==== Data in this exercise

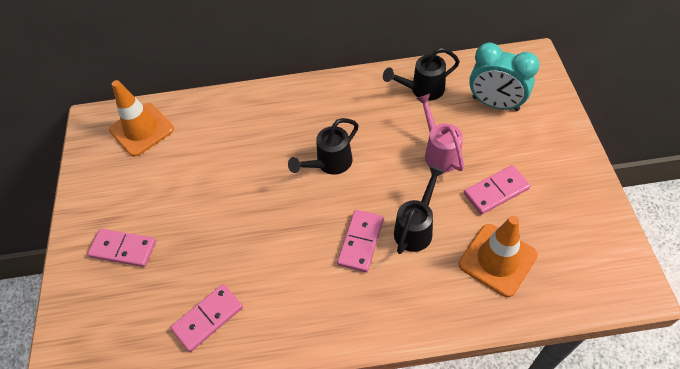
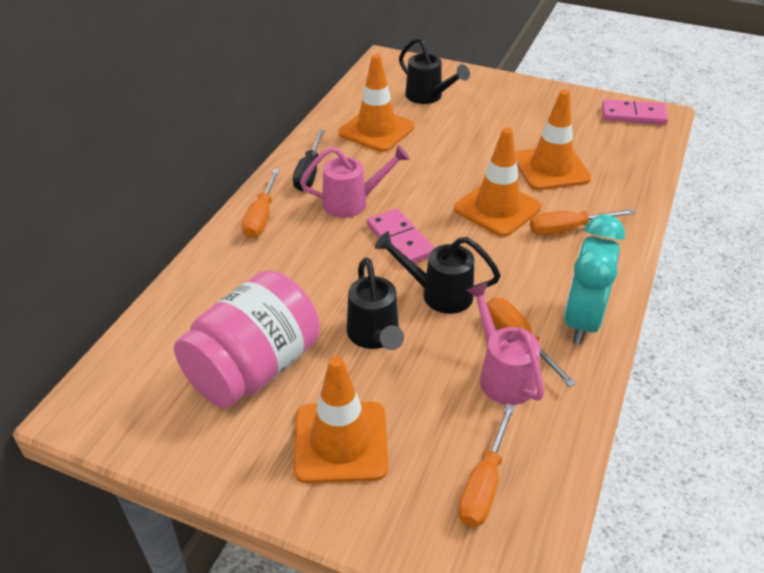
black screwdriver: 0 -> 1
orange screwdriver: 0 -> 4
orange traffic cone: 2 -> 4
pink domino: 4 -> 2
pink jar: 0 -> 1
pink watering can: 1 -> 2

========

= Exercise objective =
Starting at the line that contains "orange screwdriver: 0 -> 4", transcribe every line through the last line of the entries above, exactly, and nothing else.

= Your solution =
orange screwdriver: 0 -> 4
orange traffic cone: 2 -> 4
pink domino: 4 -> 2
pink jar: 0 -> 1
pink watering can: 1 -> 2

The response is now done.